## About this task
Using the records below, give again exactly the lines from the line that contains "(169, 304) = (172, 283): orange" through the line that contains "(513, 238) = (368, 136): none", both ends included, and only those.

## Records for this exercise
━━━━━━━━━━

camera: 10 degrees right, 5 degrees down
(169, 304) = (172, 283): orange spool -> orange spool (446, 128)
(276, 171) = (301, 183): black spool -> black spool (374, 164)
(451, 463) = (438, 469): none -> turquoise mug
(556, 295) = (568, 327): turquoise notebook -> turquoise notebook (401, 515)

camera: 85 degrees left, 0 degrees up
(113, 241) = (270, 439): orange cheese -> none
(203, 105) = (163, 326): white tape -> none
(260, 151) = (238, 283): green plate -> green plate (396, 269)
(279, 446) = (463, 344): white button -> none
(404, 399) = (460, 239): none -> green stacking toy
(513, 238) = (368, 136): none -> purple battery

━━━━━━━━━━

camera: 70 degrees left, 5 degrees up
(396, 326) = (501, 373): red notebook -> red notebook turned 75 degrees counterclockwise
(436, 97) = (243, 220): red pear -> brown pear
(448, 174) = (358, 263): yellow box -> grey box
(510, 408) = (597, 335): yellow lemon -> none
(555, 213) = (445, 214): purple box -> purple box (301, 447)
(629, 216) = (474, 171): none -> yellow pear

━━━━━━━━━━

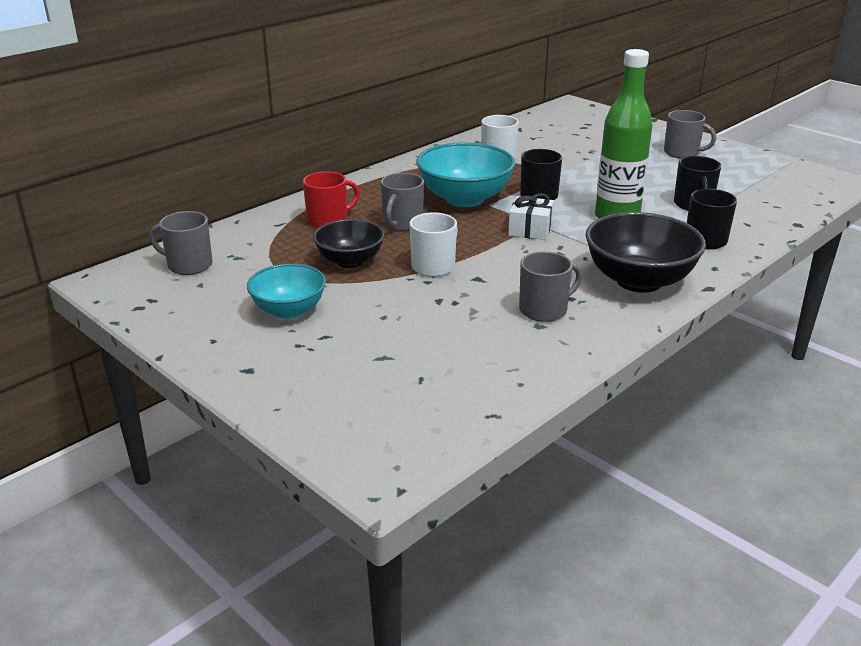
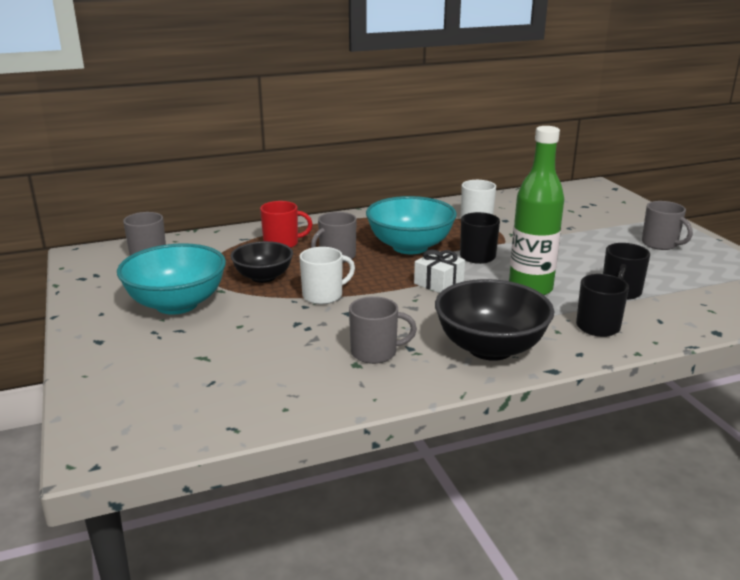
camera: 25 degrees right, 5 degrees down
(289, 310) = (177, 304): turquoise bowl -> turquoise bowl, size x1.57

━━━━━━━━━━

## Result for this exercise
(169, 304) = (172, 283): orange spool -> orange spool (446, 128)
(276, 171) = (301, 183): black spool -> black spool (374, 164)
(451, 463) = (438, 469): none -> turquoise mug
(556, 295) = (568, 327): turquoise notebook -> turquoise notebook (401, 515)

camera: 85 degrees left, 0 degrees up
(113, 241) = (270, 439): orange cheese -> none
(203, 105) = (163, 326): white tape -> none
(260, 151) = (238, 283): green plate -> green plate (396, 269)
(279, 446) = (463, 344): white button -> none
(404, 399) = (460, 239): none -> green stacking toy
(513, 238) = (368, 136): none -> purple battery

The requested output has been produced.